#### Work task:
Restate the records in full and exactly, with no images included.

[Spatial object tracking data]
■ ■ ■
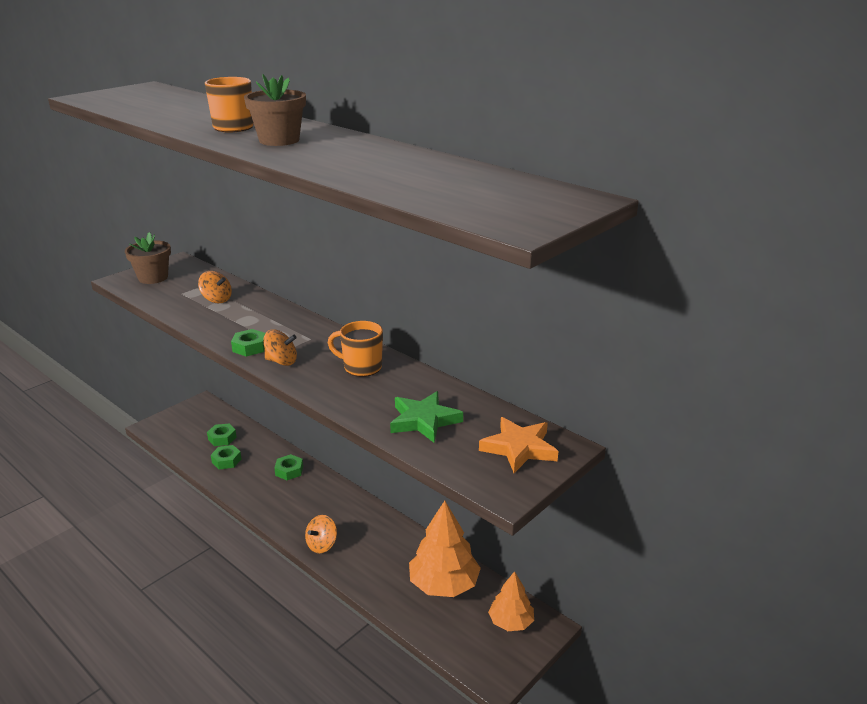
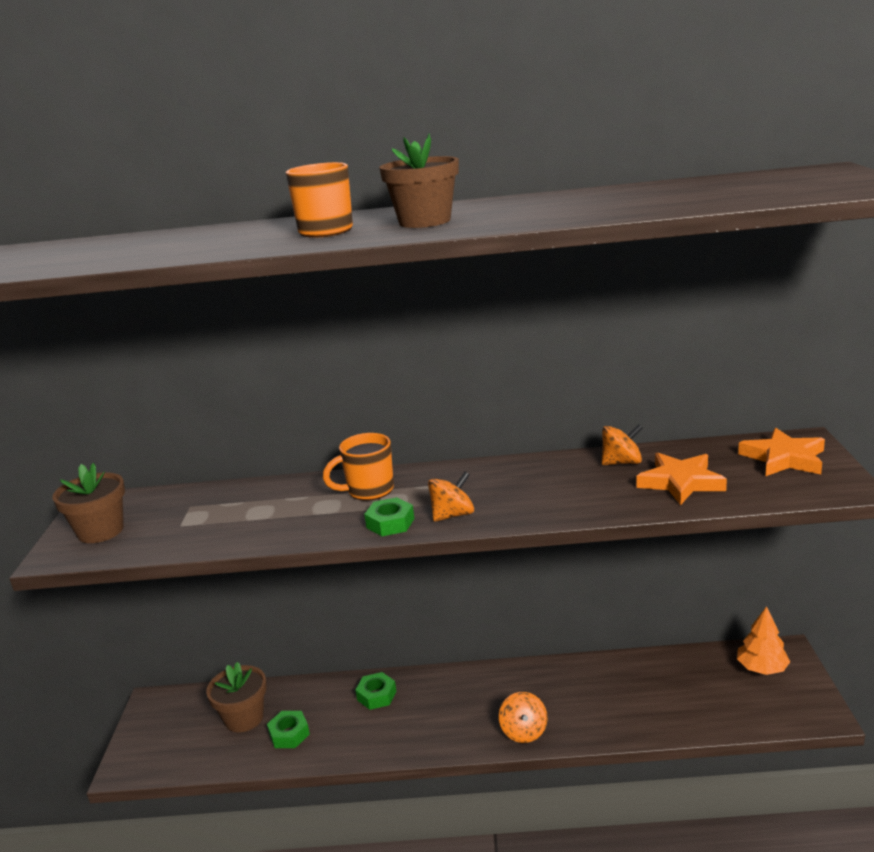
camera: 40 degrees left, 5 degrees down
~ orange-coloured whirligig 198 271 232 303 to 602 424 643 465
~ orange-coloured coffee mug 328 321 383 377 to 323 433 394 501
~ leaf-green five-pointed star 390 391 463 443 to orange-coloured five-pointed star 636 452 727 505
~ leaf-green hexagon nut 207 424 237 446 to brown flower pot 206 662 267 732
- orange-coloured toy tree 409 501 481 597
■ ■ ■
#### Response area:
camera: 40 degrees left, 5 degrees down
~ orange-coloured whirligig 198 271 232 303 to 602 424 643 465
~ orange-coloured coffee mug 328 321 383 377 to 323 433 394 501
~ leaf-green five-pointed star 390 391 463 443 to orange-coloured five-pointed star 636 452 727 505
~ leaf-green hexagon nut 207 424 237 446 to brown flower pot 206 662 267 732
- orange-coloured toy tree 409 501 481 597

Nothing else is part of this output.